- PROBLEM DESCRIPTION -
Which lines below contain the word "bowling"? Copy each of them.
-------------------------
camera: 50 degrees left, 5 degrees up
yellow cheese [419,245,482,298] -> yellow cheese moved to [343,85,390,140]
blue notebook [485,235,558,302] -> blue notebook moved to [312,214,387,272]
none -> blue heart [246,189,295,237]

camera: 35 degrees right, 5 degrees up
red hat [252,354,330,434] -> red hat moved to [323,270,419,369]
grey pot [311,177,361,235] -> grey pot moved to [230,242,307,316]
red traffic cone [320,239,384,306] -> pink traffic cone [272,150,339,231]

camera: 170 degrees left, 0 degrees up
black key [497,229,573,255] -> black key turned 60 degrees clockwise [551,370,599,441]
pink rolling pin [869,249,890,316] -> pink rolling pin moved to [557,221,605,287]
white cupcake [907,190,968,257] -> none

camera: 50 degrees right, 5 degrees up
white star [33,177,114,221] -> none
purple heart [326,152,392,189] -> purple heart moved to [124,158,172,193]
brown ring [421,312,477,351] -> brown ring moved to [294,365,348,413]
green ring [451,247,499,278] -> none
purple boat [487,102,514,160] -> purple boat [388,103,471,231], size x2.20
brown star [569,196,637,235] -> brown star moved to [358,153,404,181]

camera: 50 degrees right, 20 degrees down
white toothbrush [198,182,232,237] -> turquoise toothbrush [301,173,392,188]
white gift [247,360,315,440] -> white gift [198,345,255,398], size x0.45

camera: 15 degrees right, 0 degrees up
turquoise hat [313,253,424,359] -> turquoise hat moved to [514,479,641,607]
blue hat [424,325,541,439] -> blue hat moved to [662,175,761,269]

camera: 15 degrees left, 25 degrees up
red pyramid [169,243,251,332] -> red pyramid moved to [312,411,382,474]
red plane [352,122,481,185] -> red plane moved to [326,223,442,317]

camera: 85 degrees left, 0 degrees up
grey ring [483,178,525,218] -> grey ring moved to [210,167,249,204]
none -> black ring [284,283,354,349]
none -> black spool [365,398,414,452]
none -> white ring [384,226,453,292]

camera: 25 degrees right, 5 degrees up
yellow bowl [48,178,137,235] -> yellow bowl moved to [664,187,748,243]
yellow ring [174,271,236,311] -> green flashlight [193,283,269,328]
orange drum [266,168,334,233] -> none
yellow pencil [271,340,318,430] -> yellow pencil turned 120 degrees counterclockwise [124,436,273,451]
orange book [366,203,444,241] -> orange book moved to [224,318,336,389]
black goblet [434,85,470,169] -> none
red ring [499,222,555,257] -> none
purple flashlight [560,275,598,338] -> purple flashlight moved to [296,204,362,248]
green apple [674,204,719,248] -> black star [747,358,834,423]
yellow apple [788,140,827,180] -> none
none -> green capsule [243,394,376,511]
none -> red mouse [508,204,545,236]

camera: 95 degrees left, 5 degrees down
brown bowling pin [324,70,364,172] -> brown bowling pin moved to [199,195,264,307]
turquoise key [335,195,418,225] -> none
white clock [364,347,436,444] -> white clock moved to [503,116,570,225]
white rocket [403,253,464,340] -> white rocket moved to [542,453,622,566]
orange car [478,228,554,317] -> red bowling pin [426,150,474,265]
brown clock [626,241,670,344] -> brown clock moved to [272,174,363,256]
-------------------------
- EXERCISE RESPONSE -
brown bowling pin [324,70,364,172] -> brown bowling pin moved to [199,195,264,307]
orange car [478,228,554,317] -> red bowling pin [426,150,474,265]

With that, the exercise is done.